▸ Work instructions
Below are records to be repeated exactly. Leave their pictures behind.

▸ Records provided
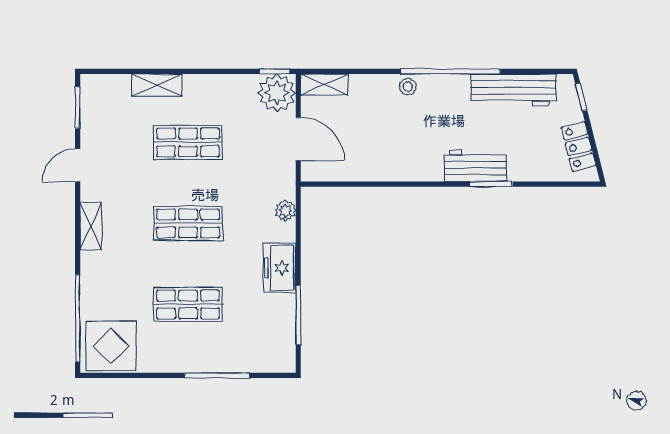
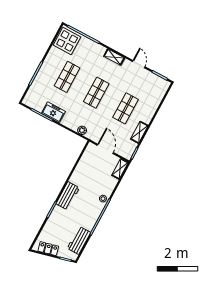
shelving: (157, 85) -> (139, 132), moved
workbench: (514, 90) -> (79, 240), width x0.73
plant: (277, 93) -> (126, 150), removed
door: (298, 139) -> (105, 149), swing flipped
workbench: (476, 166) -> (68, 196), moved
freezer: (280, 268) -> (53, 112), moved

▸ Response below
shelving: (157, 85) -> (139, 132), moved
workbench: (514, 90) -> (79, 240), width x0.73
plant: (277, 93) -> (126, 150), removed
door: (298, 139) -> (105, 149), swing flipped
workbench: (476, 166) -> (68, 196), moved
freezer: (280, 268) -> (53, 112), moved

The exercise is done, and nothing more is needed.